Source material
+ + +

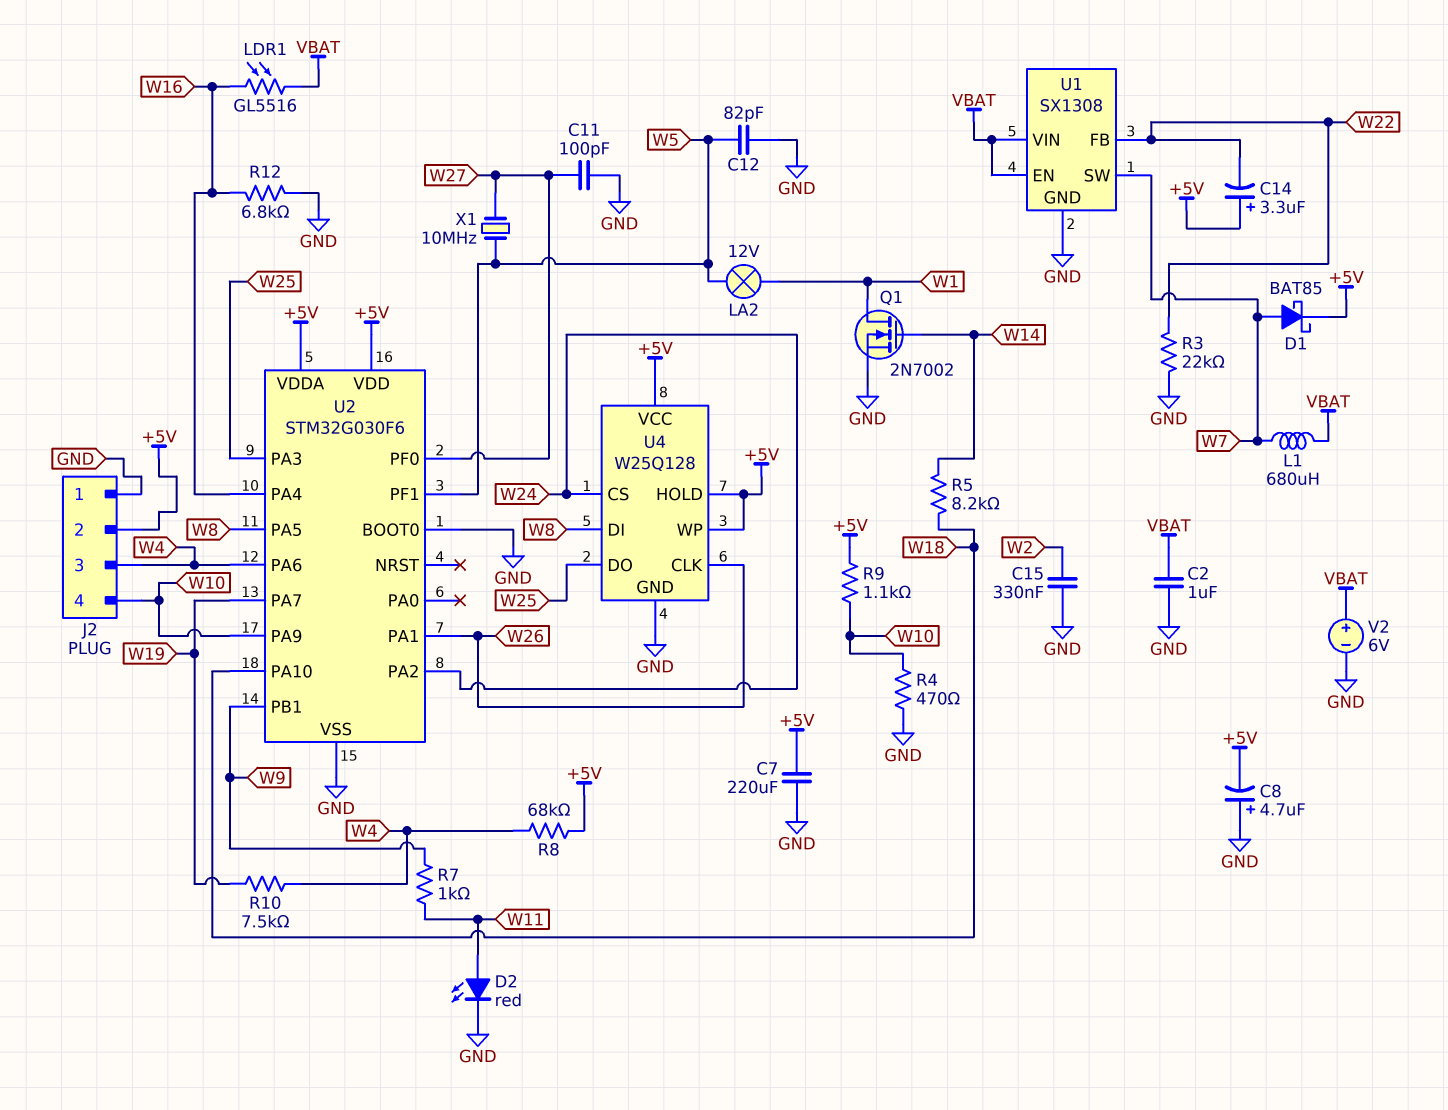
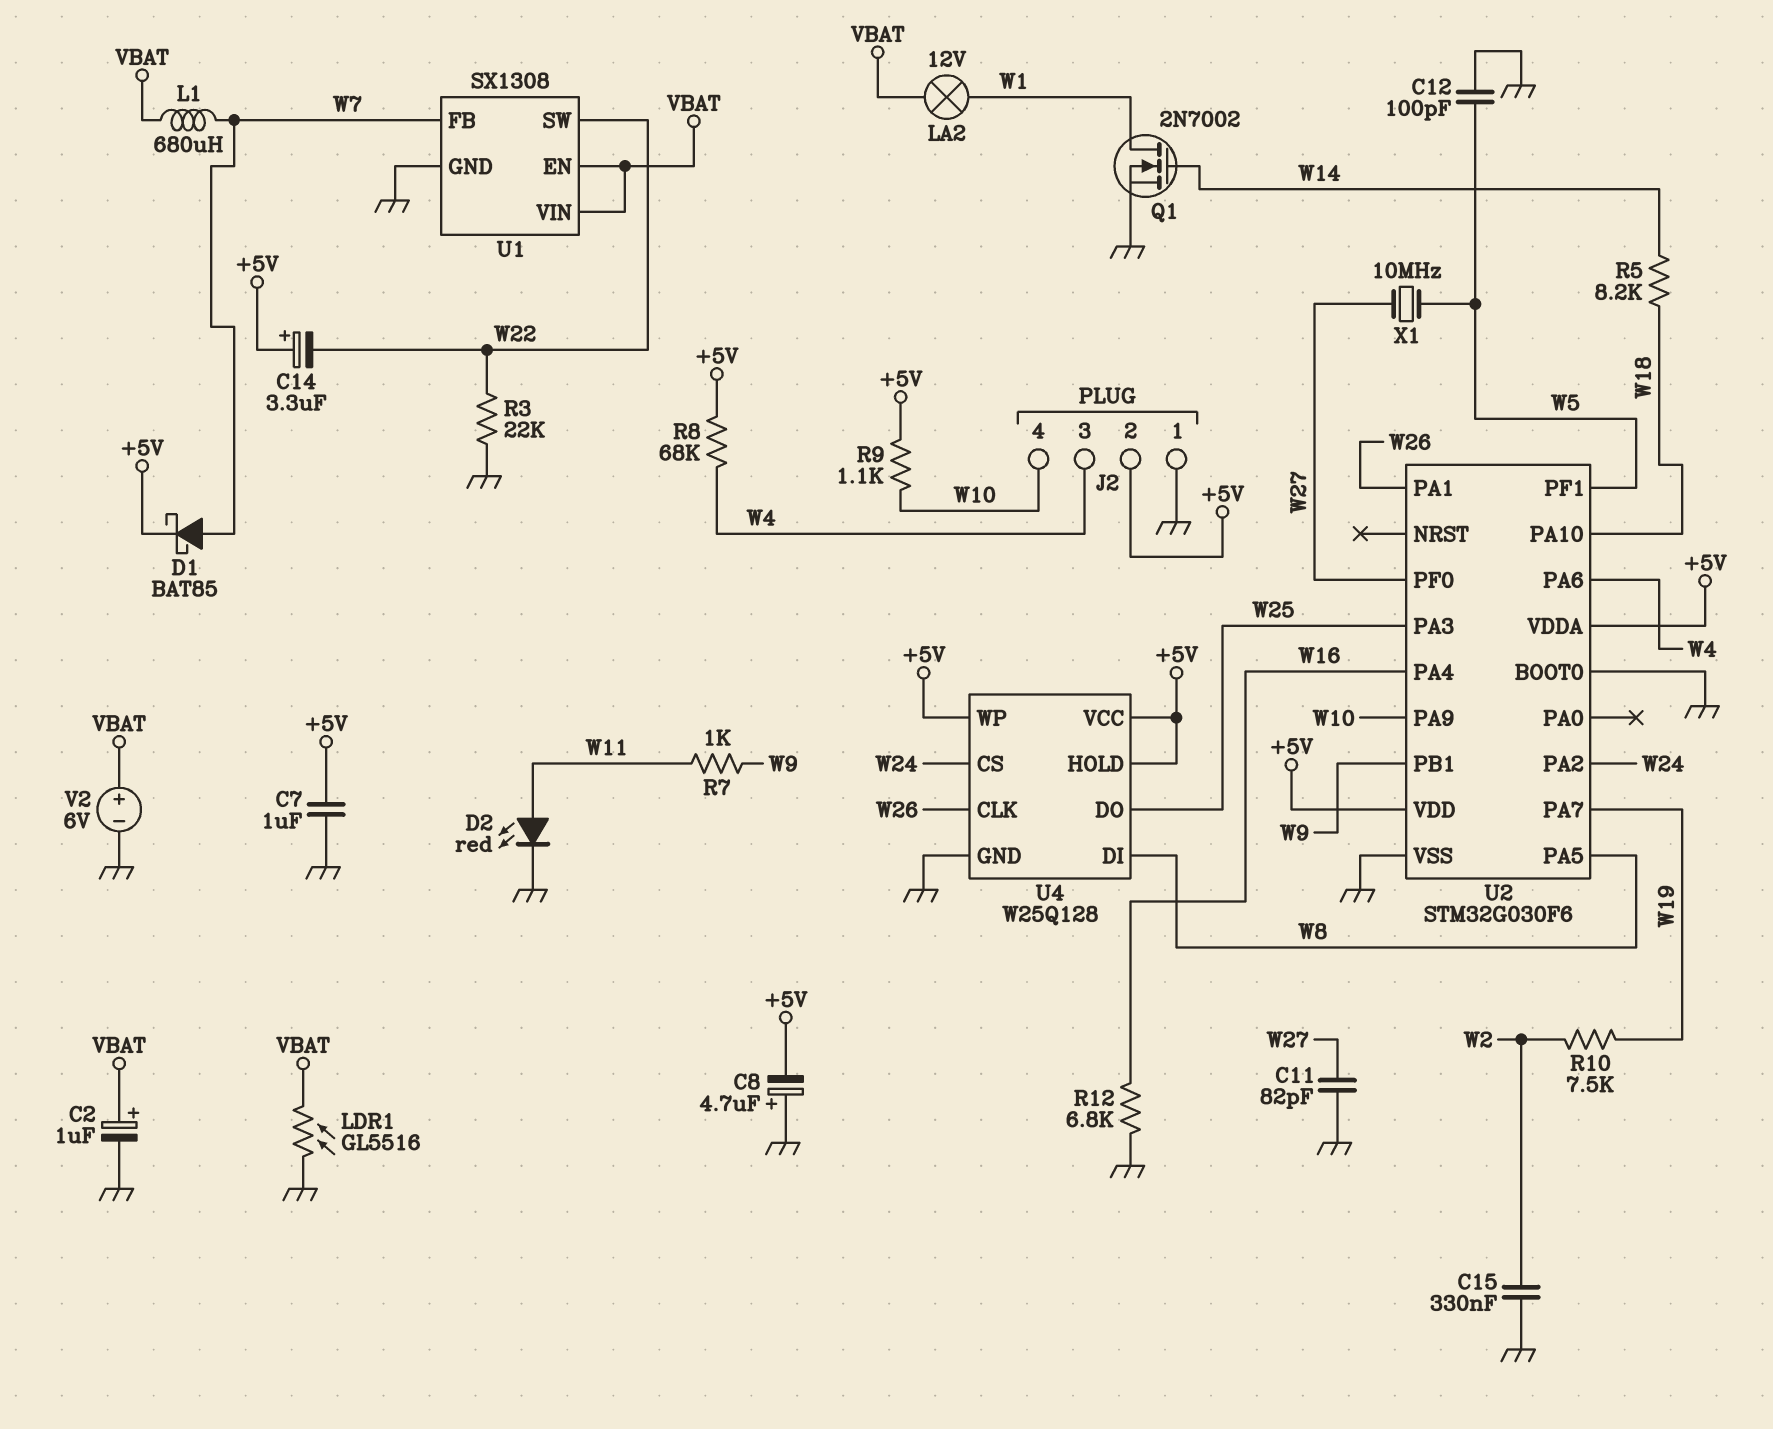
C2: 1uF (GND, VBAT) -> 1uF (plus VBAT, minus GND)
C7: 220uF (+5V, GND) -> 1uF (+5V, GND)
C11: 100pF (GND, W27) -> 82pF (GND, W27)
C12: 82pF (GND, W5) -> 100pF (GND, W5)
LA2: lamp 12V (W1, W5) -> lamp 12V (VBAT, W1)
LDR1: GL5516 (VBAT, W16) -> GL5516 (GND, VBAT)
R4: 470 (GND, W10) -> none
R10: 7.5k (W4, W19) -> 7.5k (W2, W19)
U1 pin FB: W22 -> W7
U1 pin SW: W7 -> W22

+ + +

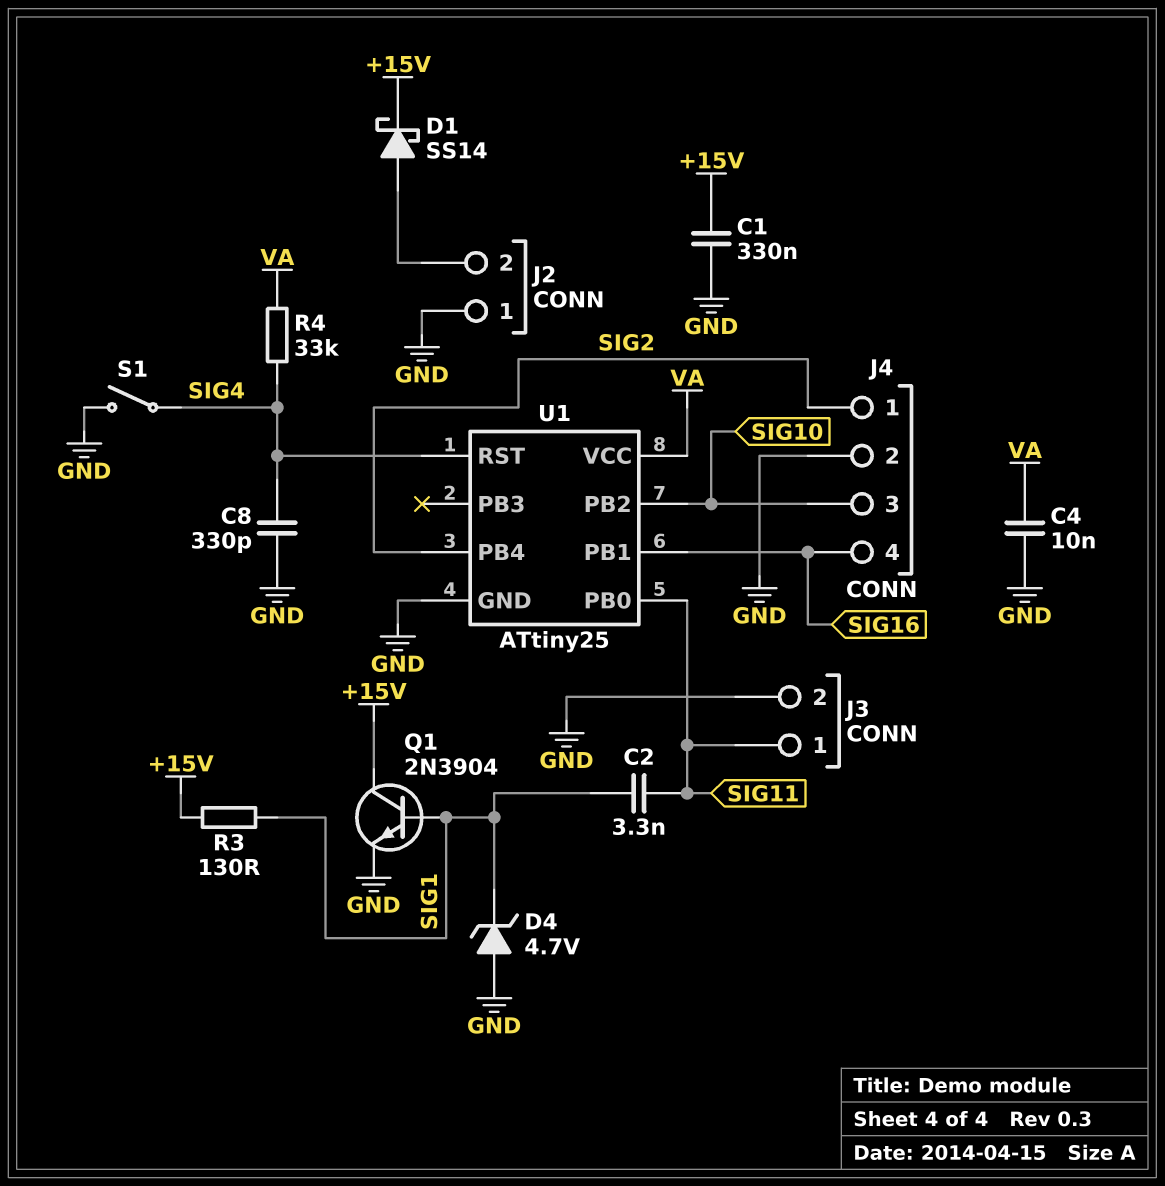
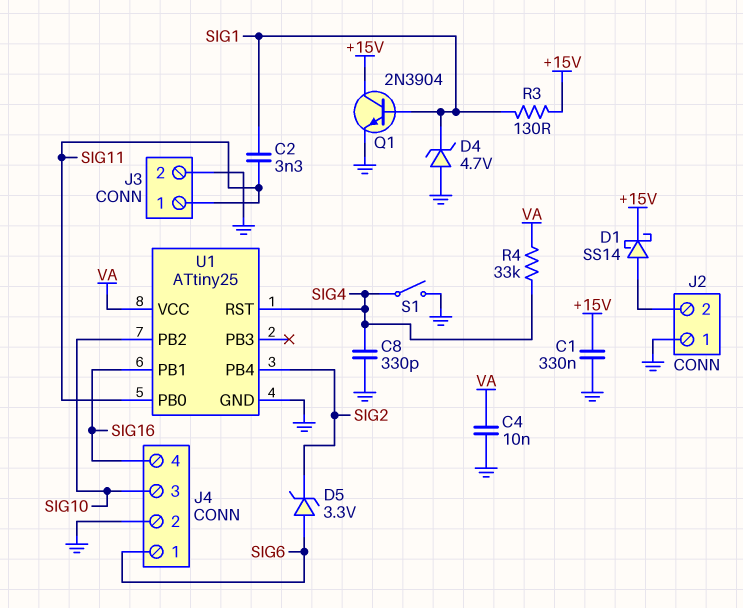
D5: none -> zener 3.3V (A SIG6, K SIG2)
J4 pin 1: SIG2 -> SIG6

+ + +

Brief
Look above for the line holding "R10: 7.5k (W4, W19) -> 7.5k (W2, W19)" and the line holding "U1 pin SW: W7 -> W22". Retype both, and every line between them, word for word and nothing else.

Response to this task
R10: 7.5k (W4, W19) -> 7.5k (W2, W19)
U1 pin FB: W22 -> W7
U1 pin SW: W7 -> W22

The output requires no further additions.